Before-and-after object lists
= = = = =

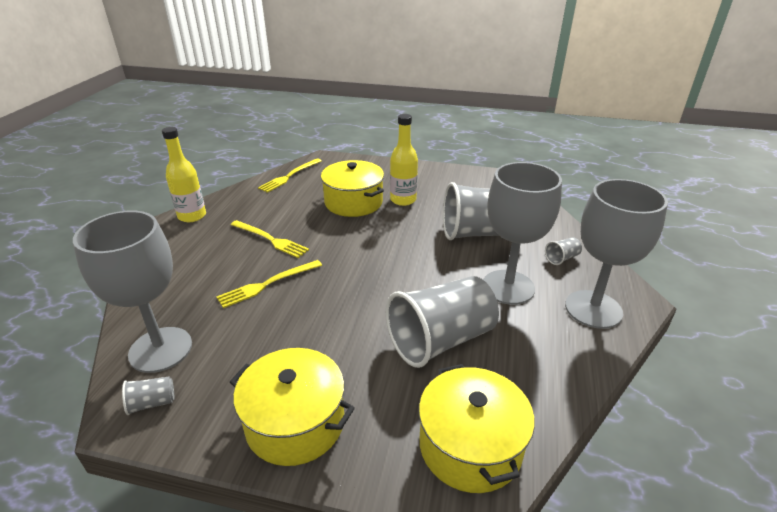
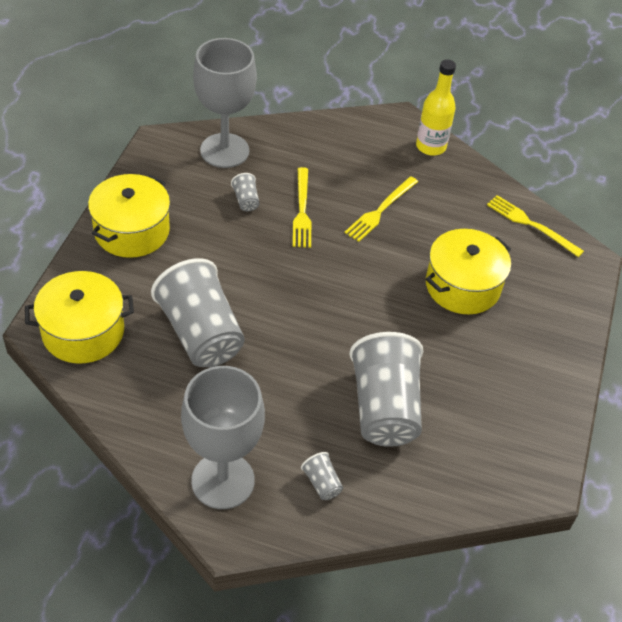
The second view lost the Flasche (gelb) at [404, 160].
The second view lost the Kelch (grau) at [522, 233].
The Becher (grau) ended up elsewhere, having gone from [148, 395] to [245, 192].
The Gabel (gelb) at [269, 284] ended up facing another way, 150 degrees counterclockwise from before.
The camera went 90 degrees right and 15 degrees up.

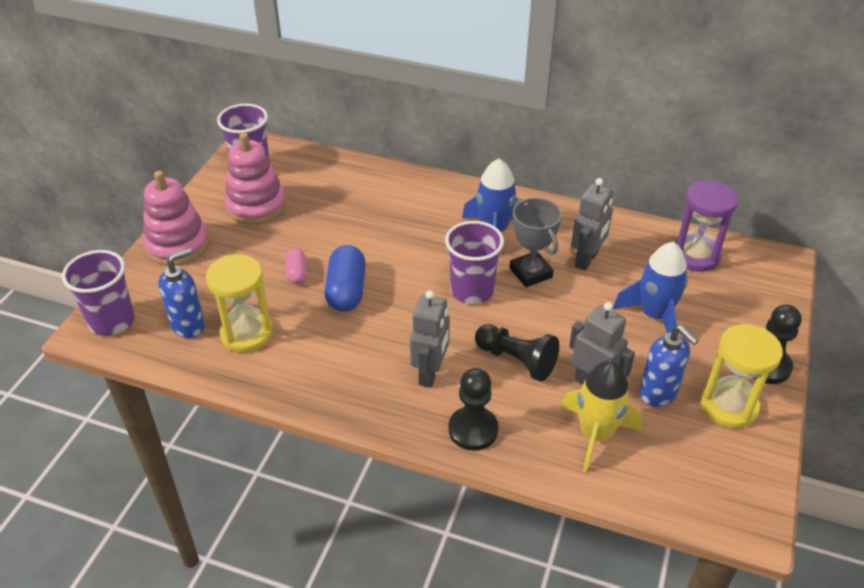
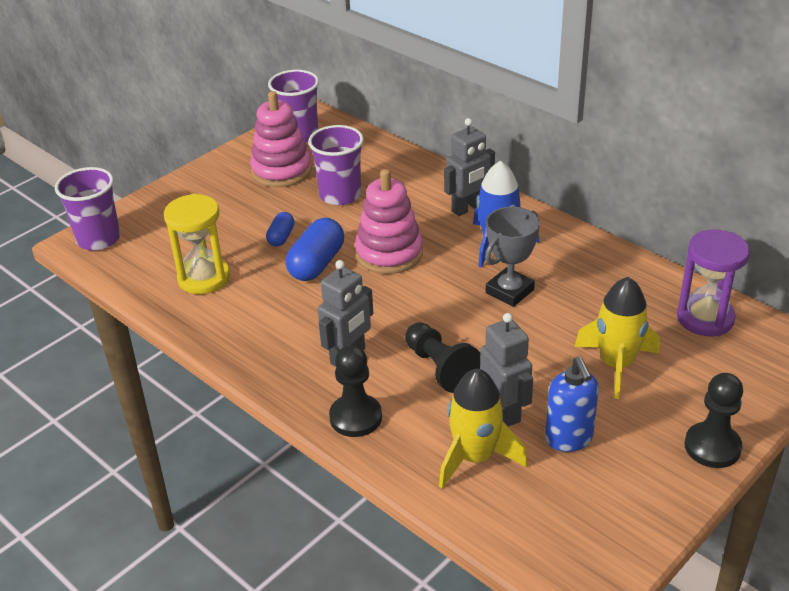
The second view lost the Seifenspender (blau) at [181, 293].
The second view lost the Sanduhr (gelb) at [742, 376].
The Stapelspielzeug (rosa) ended up elsewhere, having gone from [176, 218] to [389, 221].
The Becher (lila) ended up elsewhere, having gone from [474, 262] to [336, 165].
The Roboter (grau) ended up elsewhere, having gone from [592, 224] to [469, 167].
What was the Kapsel (rosa) at [296, 266] turned into the Kapsel (blau) at [280, 229].
What was the Rakete (blau) at [650, 287] turned into the Rakete (gelb) at [616, 338].
The Pokal (grau) at [535, 242] ended up facing another way, 45 degrees clockwise from before.
The camera went 25 degrees right and 5 degrees down.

= = = = =

* [WHAT YOU HAVE TO DO]: Without including any pictures, reproduce the data exactly.

* [SOLUTION TO THE PROBLEM]:
The second view lost the Flasche (gelb) at [404, 160].
The second view lost the Kelch (grau) at [522, 233].
The Becher (grau) ended up elsewhere, having gone from [148, 395] to [245, 192].
The Gabel (gelb) at [269, 284] ended up facing another way, 150 degrees counterclockwise from before.
The camera went 90 degrees right and 15 degrees up.

The second view lost the Seifenspender (blau) at [181, 293].
The second view lost the Sanduhr (gelb) at [742, 376].
The Stapelspielzeug (rosa) ended up elsewhere, having gone from [176, 218] to [389, 221].
The Becher (lila) ended up elsewhere, having gone from [474, 262] to [336, 165].
The Roboter (grau) ended up elsewhere, having gone from [592, 224] to [469, 167].
What was the Kapsel (rosa) at [296, 266] turned into the Kapsel (blau) at [280, 229].
What was the Rakete (blau) at [650, 287] turned into the Rakete (gelb) at [616, 338].
The Pokal (grau) at [535, 242] ended up facing another way, 45 degrees clockwise from before.
The camera went 25 degrees right and 5 degrees down.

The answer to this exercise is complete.